> [PROMPT] Reproduce all of the following data word for word, without altering anything.

> [SOURCE MATERIAL]
===============
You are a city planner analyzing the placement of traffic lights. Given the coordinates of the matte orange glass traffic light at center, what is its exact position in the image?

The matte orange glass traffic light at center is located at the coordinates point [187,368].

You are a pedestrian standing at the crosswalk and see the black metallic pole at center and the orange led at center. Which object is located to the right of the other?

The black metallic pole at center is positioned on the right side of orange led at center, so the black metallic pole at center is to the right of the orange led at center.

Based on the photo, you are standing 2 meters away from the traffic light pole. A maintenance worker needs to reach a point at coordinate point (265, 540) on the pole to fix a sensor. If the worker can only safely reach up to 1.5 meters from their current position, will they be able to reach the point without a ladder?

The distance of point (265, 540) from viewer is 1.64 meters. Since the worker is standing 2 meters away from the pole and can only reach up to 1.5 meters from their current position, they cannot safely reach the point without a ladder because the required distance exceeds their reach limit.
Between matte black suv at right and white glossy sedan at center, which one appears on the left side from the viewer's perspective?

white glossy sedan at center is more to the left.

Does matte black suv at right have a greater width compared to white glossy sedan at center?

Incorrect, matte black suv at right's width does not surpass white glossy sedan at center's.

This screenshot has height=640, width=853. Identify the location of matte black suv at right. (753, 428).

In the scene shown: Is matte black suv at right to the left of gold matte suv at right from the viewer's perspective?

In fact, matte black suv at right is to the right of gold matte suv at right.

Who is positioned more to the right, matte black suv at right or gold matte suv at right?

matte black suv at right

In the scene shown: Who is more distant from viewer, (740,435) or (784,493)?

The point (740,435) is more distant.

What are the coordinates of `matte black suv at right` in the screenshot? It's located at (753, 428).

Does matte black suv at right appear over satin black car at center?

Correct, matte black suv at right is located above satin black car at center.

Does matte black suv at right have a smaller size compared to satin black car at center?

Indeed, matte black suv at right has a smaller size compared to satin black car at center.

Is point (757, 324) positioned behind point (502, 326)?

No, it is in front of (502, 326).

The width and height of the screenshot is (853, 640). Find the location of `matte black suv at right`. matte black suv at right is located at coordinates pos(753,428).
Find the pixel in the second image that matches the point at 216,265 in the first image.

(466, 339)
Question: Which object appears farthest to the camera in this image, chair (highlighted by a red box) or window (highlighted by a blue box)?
===============
> [ANSWER SECTION]
You are a city planner analyzing the placement of traffic lights. Given the coordinates of the matte orange glass traffic light at center, what is its exact position in the image?

The matte orange glass traffic light at center is located at the coordinates point [187,368].

You are a pedestrian standing at the crosswalk and see the black metallic pole at center and the orange led at center. Which object is located to the right of the other?

The black metallic pole at center is positioned on the right side of orange led at center, so the black metallic pole at center is to the right of the orange led at center.

Based on the photo, you are standing 2 meters away from the traffic light pole. A maintenance worker needs to reach a point at coordinate point (265, 540) on the pole to fix a sensor. If the worker can only safely reach up to 1.5 meters from their current position, will they be able to reach the point without a ladder?

The distance of point (265, 540) from viewer is 1.64 meters. Since the worker is standing 2 meters away from the pole and can only reach up to 1.5 meters from their current position, they cannot safely reach the point without a ladder because the required distance exceeds their reach limit.
Between matte black suv at right and white glossy sedan at center, which one appears on the left side from the viewer's perspective?

white glossy sedan at center is more to the left.

Does matte black suv at right have a greater width compared to white glossy sedan at center?

Incorrect, matte black suv at right's width does not surpass white glossy sedan at center's.

This screenshot has height=640, width=853. Identify the location of matte black suv at right. (753, 428).

In the scene shown: Is matte black suv at right to the left of gold matte suv at right from the viewer's perspective?

In fact, matte black suv at right is to the right of gold matte suv at right.

Who is positioned more to the right, matte black suv at right or gold matte suv at right?

matte black suv at right

In the scene shown: Who is more distant from viewer, (740,435) or (784,493)?

The point (740,435) is more distant.

What are the coordinates of `matte black suv at right` in the screenshot? It's located at (753, 428).

Does matte black suv at right appear over satin black car at center?

Correct, matte black suv at right is located above satin black car at center.

Does matte black suv at right have a smaller size compared to satin black car at center?

Indeed, matte black suv at right has a smaller size compared to satin black car at center.

Is point (757, 324) positioned behind point (502, 326)?

No, it is in front of (502, 326).

The width and height of the screenshot is (853, 640). Find the location of `matte black suv at right`. matte black suv at right is located at coordinates pos(753,428).
Find the pixel in the second image that matches the point at 216,265 in the first image.

(466, 339)
Question: Which object appears farthest to the camera in this image, chair (highlighted by a red box) or window (highlighted by a blue box)?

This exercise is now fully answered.